Before-and-after object listings:
------------------------
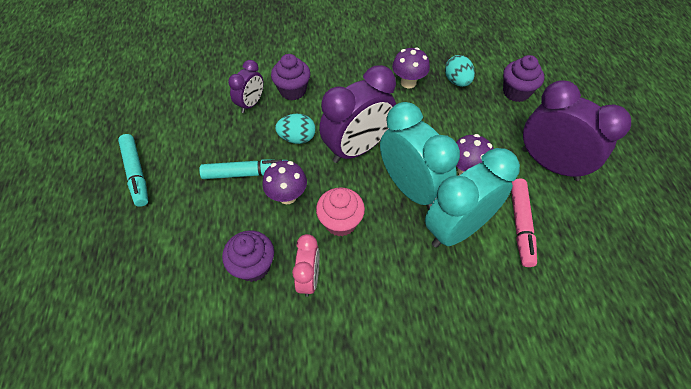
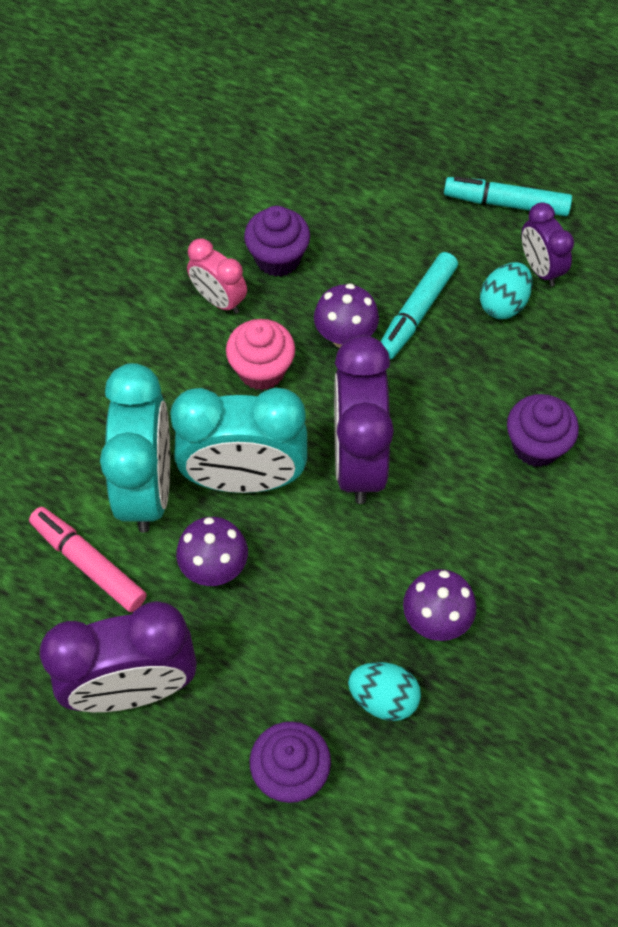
camera: 125 degrees right, 5 degrees up
(251, 104) = (546, 378): purple clock -> purple clock (540, 268)
(297, 138) = (434, 399): turquoise egg -> turquoise egg (503, 304)

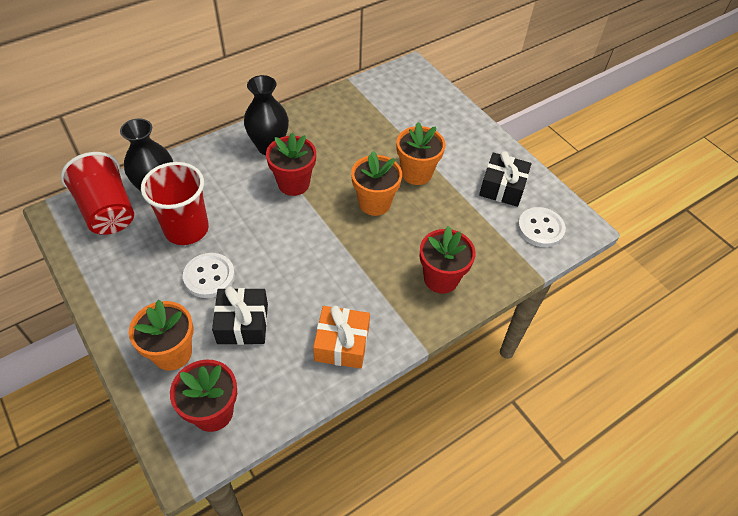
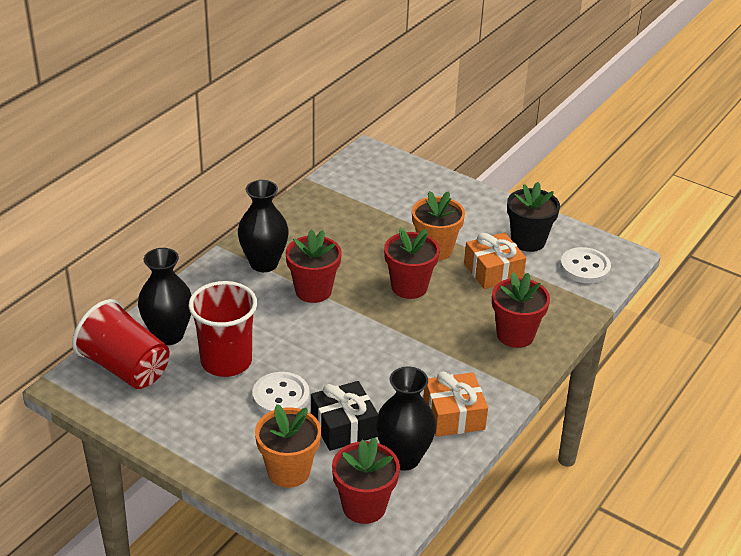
camera: 20 degrees left, 15 degrees down
(274, 373) = (403, 458): none -> black vase
(374, 203) = (409, 287): orange flower pot -> red flower pot
(455, 208) = (493, 271): none -> orange gift
(502, 187) = (528, 241): black gift -> black flower pot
------------------------
Exercise goal
Write the entries out in full and exactly, omitting every picture.

Output of the task
camera: 125 degrees right, 5 degrees up
(251, 104) = (546, 378): purple clock -> purple clock (540, 268)
(297, 138) = (434, 399): turquoise egg -> turquoise egg (503, 304)

camera: 20 degrees left, 15 degrees down
(274, 373) = (403, 458): none -> black vase
(374, 203) = (409, 287): orange flower pot -> red flower pot
(455, 208) = (493, 271): none -> orange gift
(502, 187) = (528, 241): black gift -> black flower pot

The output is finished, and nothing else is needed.